Coordinate-based object records:
++++++

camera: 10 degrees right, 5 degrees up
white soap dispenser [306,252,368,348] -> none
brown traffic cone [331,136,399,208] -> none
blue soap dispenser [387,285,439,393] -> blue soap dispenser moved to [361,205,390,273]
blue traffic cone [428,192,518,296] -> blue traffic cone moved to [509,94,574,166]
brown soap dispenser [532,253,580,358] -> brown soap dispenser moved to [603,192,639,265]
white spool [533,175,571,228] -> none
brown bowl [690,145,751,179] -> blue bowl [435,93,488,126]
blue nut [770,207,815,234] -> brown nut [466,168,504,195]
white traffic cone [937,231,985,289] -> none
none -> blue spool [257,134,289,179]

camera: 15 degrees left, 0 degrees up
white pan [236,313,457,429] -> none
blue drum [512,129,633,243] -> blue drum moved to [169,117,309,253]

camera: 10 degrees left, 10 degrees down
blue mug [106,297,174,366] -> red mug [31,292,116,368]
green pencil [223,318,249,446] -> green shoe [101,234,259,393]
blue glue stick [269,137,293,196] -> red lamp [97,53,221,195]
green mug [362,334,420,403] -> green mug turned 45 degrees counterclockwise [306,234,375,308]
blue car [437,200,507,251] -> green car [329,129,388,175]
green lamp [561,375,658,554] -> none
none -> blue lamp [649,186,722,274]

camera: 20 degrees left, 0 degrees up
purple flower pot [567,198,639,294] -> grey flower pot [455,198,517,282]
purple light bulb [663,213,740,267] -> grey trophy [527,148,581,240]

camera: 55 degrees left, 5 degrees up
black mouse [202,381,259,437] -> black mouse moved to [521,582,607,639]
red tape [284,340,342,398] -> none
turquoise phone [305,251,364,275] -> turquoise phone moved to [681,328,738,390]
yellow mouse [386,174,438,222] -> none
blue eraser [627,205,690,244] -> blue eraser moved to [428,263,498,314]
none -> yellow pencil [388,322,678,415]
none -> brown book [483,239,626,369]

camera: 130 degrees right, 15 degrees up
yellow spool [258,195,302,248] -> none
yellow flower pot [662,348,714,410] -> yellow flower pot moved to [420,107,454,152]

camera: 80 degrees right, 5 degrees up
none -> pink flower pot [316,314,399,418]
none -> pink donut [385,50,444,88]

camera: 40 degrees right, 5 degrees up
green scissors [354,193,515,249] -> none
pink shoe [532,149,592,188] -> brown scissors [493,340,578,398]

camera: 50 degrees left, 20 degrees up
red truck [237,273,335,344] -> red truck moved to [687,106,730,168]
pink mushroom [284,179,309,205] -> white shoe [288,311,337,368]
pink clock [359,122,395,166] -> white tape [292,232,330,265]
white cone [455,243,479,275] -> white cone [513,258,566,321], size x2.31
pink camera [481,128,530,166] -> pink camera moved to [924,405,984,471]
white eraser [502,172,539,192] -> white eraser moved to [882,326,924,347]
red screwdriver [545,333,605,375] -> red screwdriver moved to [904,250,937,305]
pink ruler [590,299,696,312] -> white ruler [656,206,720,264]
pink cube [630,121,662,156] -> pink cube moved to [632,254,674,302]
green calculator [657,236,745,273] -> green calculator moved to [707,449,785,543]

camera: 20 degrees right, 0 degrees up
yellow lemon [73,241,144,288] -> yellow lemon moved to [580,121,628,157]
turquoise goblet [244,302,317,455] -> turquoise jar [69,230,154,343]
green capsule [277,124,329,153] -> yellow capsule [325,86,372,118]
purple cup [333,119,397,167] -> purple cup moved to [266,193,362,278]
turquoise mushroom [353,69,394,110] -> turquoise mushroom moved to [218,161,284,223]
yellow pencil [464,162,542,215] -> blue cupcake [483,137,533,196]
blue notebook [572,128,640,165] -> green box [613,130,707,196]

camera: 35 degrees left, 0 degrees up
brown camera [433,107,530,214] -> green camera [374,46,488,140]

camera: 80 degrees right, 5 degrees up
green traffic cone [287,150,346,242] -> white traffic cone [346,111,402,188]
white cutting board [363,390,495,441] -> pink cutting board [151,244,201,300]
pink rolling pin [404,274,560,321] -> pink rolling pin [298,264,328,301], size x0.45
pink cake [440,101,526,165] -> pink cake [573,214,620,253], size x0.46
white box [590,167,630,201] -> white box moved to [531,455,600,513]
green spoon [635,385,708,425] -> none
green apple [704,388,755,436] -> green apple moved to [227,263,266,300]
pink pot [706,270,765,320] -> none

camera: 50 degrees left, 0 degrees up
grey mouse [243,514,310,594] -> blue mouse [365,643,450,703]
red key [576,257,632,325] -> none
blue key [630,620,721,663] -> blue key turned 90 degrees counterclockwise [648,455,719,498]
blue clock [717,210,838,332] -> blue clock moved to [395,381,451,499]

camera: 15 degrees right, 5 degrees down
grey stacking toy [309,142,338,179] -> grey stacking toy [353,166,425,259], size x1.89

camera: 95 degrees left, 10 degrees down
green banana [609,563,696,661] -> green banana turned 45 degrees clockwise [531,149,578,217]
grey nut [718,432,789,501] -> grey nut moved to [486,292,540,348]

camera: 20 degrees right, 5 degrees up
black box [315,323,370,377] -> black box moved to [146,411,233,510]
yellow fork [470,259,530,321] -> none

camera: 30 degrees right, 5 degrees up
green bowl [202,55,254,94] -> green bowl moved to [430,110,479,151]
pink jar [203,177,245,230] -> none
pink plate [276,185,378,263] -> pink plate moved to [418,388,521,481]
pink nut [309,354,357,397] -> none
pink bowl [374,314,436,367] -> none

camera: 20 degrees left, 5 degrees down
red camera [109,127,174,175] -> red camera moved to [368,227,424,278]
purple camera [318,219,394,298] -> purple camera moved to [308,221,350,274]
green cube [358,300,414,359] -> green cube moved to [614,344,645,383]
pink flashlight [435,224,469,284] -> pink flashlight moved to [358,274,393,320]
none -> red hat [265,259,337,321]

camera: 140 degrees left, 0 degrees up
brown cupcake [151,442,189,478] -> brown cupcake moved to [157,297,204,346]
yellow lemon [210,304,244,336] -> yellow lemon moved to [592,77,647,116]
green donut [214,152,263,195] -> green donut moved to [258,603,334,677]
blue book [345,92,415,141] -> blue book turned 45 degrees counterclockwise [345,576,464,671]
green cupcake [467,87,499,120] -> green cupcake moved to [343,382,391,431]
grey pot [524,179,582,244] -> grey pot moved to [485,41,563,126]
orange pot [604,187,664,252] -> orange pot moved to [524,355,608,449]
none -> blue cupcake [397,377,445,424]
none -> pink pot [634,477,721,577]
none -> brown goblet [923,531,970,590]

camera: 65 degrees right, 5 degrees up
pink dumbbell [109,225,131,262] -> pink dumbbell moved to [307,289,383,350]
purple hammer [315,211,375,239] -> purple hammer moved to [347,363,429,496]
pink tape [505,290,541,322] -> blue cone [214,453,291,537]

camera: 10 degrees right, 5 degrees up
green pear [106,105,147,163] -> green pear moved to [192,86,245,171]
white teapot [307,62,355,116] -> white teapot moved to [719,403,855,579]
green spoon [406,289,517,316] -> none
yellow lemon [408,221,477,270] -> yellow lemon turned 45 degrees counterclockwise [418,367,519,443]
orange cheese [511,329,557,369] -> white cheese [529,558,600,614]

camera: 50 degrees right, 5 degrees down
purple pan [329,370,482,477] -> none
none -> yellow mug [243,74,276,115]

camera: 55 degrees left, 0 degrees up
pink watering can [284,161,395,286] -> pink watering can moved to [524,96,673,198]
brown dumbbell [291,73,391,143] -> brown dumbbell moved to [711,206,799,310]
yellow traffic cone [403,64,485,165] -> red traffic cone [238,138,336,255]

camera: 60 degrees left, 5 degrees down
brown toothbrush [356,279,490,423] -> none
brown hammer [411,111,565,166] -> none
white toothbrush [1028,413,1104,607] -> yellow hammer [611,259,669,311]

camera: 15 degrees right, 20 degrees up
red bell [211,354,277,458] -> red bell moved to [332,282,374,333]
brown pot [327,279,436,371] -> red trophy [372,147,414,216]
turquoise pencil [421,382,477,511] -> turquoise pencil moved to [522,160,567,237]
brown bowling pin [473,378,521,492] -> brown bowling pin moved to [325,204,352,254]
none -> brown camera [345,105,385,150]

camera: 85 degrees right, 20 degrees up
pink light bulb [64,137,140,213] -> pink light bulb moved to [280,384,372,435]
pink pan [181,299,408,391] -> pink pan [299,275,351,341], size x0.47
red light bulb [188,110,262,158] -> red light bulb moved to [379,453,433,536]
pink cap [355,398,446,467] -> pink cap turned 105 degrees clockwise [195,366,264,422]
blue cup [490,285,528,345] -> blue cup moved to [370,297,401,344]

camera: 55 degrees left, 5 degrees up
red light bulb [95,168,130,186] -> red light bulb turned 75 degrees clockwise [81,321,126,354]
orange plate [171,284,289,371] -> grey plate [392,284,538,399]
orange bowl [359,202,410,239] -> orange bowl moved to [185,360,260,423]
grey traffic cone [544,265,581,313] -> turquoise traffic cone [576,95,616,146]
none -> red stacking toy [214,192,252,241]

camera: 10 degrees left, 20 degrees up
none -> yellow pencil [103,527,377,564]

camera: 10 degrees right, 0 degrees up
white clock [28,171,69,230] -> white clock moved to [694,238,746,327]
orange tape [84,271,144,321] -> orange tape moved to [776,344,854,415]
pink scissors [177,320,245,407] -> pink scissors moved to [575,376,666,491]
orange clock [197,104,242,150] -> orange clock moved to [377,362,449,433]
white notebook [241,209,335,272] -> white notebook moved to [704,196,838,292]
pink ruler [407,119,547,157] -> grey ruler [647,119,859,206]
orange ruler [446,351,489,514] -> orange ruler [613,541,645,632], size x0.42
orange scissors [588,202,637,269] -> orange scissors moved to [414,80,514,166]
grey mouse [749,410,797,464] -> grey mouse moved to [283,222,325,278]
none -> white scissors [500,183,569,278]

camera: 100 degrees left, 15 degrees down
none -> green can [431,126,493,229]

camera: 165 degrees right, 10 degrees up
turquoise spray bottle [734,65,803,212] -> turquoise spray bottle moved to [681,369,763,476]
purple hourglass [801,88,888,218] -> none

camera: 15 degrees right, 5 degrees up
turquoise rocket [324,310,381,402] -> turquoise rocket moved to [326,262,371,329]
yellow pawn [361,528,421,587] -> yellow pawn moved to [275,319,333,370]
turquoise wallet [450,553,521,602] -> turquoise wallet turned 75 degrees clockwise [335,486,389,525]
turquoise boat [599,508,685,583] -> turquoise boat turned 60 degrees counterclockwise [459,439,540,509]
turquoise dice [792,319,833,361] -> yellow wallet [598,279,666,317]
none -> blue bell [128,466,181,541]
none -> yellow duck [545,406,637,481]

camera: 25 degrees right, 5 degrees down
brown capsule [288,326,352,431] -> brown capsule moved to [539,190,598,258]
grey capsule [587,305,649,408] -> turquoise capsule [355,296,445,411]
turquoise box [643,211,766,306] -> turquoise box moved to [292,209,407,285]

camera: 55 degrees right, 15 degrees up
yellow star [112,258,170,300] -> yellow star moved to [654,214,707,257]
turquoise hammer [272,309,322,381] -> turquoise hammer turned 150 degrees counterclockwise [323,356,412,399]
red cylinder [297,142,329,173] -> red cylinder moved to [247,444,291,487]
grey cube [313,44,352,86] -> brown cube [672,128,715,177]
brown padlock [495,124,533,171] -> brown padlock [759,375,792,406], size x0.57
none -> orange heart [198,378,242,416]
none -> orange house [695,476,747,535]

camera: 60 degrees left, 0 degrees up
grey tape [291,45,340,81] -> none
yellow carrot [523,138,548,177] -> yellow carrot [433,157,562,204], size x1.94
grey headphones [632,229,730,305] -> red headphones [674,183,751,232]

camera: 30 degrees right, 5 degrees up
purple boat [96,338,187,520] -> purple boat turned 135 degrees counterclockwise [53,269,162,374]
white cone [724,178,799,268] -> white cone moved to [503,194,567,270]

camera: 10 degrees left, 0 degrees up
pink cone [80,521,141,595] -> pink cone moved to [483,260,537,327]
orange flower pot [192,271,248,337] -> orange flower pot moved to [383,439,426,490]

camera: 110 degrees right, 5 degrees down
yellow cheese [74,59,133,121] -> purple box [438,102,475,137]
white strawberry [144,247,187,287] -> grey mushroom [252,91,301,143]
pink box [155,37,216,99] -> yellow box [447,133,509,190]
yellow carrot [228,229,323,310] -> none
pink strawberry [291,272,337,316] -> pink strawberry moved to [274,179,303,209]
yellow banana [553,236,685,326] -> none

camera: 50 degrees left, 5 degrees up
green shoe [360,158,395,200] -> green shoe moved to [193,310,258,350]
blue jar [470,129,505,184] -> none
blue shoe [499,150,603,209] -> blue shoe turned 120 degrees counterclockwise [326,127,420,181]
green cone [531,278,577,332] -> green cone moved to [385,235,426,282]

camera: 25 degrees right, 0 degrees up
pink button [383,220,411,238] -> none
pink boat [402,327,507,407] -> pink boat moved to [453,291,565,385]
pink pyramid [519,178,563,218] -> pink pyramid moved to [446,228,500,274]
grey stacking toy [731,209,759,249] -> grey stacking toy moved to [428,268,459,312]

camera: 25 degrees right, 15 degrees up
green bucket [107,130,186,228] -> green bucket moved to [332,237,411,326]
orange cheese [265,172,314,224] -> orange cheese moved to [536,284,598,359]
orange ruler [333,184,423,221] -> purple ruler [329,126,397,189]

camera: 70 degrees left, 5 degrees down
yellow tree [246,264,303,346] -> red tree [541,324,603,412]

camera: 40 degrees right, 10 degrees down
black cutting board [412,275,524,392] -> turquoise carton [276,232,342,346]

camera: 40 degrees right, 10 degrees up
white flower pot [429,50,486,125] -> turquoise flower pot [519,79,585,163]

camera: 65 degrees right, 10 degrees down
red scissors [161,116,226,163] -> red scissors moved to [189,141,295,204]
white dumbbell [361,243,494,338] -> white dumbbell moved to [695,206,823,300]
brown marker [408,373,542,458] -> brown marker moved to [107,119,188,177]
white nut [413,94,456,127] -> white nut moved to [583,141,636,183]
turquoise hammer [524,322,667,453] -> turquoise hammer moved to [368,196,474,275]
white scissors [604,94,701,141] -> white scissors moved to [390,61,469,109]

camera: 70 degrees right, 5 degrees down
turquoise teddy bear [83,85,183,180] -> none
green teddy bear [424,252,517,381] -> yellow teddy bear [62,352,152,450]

++++++

Taking the records above, retype every line from the one with "pink clock [359,122,395,166]" down to the one with "green calculator [657,236,745,273]", exactly and with nothing else.

pink clock [359,122,395,166] -> white tape [292,232,330,265]
white cone [455,243,479,275] -> white cone [513,258,566,321], size x2.31
pink camera [481,128,530,166] -> pink camera moved to [924,405,984,471]
white eraser [502,172,539,192] -> white eraser moved to [882,326,924,347]
red screwdriver [545,333,605,375] -> red screwdriver moved to [904,250,937,305]
pink ruler [590,299,696,312] -> white ruler [656,206,720,264]
pink cube [630,121,662,156] -> pink cube moved to [632,254,674,302]
green calculator [657,236,745,273] -> green calculator moved to [707,449,785,543]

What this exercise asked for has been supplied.